**Your instructions**
Starting with the first line below, reproduce each line exactly until you have included the one bearing "gray L-shape: (201, 106) -> (167, 73), moved".

**Material to process**
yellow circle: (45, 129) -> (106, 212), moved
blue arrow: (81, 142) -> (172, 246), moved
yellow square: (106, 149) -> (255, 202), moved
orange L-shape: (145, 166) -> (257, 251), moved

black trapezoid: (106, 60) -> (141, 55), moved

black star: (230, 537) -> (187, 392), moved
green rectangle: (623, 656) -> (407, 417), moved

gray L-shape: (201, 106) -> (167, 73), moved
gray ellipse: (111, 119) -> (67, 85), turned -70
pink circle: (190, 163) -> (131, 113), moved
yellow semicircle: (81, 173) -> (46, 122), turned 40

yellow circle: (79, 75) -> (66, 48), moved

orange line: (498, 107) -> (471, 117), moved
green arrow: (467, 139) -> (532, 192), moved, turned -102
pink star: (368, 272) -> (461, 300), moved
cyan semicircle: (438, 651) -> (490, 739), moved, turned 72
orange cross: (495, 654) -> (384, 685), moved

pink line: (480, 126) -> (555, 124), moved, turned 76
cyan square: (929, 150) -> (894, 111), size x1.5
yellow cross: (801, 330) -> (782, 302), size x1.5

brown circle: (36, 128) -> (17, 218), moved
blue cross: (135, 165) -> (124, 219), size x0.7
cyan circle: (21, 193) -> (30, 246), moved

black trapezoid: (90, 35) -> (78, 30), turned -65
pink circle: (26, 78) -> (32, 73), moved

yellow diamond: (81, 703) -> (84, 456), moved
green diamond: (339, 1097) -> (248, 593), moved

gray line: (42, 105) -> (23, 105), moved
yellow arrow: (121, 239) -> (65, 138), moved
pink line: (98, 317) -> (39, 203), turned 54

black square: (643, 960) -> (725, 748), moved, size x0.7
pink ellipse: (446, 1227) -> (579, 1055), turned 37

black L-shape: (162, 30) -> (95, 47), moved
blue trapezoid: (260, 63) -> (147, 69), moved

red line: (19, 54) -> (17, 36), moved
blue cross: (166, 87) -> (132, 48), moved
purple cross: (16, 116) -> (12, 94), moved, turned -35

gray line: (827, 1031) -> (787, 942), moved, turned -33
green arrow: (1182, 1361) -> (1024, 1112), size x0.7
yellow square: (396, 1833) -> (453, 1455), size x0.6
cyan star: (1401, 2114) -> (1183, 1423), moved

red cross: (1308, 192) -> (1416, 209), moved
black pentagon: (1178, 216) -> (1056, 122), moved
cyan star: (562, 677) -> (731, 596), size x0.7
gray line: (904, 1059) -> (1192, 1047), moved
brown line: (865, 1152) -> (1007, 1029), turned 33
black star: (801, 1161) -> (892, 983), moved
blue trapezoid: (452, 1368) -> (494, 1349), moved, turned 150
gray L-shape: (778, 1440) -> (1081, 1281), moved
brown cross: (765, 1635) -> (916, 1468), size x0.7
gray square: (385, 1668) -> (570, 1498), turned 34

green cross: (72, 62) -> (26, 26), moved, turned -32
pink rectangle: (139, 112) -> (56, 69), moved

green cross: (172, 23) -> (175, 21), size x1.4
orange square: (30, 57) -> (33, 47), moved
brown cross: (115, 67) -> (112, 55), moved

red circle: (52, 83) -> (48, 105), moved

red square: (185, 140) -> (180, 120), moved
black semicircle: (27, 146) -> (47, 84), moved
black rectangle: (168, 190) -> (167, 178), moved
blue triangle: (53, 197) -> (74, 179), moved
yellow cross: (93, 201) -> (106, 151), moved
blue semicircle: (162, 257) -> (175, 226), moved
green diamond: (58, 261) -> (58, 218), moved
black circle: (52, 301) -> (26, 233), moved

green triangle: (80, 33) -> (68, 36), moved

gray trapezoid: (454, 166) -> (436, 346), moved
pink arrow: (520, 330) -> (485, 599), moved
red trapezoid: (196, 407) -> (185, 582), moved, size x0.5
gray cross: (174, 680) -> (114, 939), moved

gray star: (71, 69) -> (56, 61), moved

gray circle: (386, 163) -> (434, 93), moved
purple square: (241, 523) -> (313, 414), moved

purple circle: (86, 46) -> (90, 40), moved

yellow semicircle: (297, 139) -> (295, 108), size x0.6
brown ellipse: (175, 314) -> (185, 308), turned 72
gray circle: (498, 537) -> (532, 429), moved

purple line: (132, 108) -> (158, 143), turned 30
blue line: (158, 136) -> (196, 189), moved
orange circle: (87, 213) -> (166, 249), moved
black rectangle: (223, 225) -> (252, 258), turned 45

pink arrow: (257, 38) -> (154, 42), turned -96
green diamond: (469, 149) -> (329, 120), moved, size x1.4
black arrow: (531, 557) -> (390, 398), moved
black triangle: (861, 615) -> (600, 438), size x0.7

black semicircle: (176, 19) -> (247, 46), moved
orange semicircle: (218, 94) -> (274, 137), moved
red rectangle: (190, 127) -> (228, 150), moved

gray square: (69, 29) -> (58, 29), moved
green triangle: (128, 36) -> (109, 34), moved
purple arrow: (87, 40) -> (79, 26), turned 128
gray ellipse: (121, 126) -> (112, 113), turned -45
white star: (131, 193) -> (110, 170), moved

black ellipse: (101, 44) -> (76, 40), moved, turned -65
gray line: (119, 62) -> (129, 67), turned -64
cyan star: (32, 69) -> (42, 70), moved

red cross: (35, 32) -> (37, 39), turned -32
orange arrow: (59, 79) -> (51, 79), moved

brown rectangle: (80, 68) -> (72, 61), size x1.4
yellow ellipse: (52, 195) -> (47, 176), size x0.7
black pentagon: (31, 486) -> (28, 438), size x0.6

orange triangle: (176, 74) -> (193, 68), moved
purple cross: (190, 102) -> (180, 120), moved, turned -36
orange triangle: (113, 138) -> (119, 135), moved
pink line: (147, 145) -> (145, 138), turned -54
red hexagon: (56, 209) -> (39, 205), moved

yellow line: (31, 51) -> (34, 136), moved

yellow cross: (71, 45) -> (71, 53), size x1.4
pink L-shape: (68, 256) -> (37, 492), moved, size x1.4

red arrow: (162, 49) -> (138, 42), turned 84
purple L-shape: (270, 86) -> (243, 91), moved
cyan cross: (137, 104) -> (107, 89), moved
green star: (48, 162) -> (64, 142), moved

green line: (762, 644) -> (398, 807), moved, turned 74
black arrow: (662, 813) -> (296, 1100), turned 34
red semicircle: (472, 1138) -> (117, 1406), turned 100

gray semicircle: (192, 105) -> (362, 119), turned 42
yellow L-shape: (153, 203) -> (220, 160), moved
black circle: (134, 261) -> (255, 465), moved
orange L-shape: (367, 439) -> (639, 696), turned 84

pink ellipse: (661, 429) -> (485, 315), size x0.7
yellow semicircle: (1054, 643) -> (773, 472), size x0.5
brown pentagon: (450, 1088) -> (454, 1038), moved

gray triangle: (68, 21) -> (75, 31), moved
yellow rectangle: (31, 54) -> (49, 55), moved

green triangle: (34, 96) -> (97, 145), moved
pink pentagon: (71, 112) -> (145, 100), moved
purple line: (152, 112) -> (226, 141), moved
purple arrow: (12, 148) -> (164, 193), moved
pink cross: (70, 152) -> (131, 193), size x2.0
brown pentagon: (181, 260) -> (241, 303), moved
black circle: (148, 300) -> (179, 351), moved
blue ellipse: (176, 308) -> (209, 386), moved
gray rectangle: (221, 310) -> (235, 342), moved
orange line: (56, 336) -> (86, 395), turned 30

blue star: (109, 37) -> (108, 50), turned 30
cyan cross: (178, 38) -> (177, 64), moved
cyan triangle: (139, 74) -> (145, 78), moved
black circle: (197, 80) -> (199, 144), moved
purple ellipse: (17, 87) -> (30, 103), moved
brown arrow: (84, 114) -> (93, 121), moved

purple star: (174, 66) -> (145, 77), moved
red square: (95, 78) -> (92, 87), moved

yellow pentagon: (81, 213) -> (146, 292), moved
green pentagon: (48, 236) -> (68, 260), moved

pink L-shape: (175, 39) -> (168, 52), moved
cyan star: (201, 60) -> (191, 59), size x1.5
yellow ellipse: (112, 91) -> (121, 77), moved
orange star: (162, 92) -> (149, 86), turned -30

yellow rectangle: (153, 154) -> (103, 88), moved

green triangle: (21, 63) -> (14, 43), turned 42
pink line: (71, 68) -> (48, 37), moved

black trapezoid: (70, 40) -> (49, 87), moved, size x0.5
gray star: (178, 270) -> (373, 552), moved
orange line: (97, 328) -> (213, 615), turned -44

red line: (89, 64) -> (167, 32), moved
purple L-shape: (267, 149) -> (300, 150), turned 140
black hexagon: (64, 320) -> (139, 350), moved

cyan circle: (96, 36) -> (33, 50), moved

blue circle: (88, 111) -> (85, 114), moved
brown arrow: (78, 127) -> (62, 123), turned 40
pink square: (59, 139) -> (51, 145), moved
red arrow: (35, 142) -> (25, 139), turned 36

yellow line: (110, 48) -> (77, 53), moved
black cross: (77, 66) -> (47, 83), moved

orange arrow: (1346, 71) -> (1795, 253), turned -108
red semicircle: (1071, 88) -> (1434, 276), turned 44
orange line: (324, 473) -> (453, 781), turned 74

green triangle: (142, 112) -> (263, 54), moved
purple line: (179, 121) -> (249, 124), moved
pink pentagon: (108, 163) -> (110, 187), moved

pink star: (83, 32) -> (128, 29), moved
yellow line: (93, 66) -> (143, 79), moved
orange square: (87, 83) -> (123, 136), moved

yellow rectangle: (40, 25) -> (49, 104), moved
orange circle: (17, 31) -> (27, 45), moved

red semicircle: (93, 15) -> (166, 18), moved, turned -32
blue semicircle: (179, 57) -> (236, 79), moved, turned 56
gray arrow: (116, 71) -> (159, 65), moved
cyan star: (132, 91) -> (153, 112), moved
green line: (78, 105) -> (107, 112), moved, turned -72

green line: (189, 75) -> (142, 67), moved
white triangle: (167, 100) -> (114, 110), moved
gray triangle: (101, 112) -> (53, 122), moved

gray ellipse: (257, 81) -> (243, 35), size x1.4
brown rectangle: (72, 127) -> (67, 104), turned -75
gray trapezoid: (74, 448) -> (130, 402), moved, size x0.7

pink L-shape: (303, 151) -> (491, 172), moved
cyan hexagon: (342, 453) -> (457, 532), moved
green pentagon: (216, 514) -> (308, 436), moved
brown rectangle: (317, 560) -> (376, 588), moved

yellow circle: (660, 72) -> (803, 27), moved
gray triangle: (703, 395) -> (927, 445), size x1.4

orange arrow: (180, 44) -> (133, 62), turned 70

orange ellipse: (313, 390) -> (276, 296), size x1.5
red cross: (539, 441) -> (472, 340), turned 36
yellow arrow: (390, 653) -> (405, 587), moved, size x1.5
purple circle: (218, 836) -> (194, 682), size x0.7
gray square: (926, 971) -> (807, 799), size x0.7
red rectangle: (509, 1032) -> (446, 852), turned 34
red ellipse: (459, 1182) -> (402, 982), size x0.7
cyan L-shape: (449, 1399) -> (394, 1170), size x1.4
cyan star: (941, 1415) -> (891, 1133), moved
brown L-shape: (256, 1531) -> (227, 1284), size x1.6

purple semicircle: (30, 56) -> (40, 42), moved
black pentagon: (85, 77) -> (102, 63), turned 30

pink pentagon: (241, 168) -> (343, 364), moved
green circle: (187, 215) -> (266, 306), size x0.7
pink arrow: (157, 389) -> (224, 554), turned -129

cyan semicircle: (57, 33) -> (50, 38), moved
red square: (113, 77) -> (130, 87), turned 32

**Written solution**
yellow circle: (45, 129) -> (106, 212), moved
blue arrow: (81, 142) -> (172, 246), moved
yellow square: (106, 149) -> (255, 202), moved
orange L-shape: (145, 166) -> (257, 251), moved

black trapezoid: (106, 60) -> (141, 55), moved

black star: (230, 537) -> (187, 392), moved
green rectangle: (623, 656) -> (407, 417), moved

gray L-shape: (201, 106) -> (167, 73), moved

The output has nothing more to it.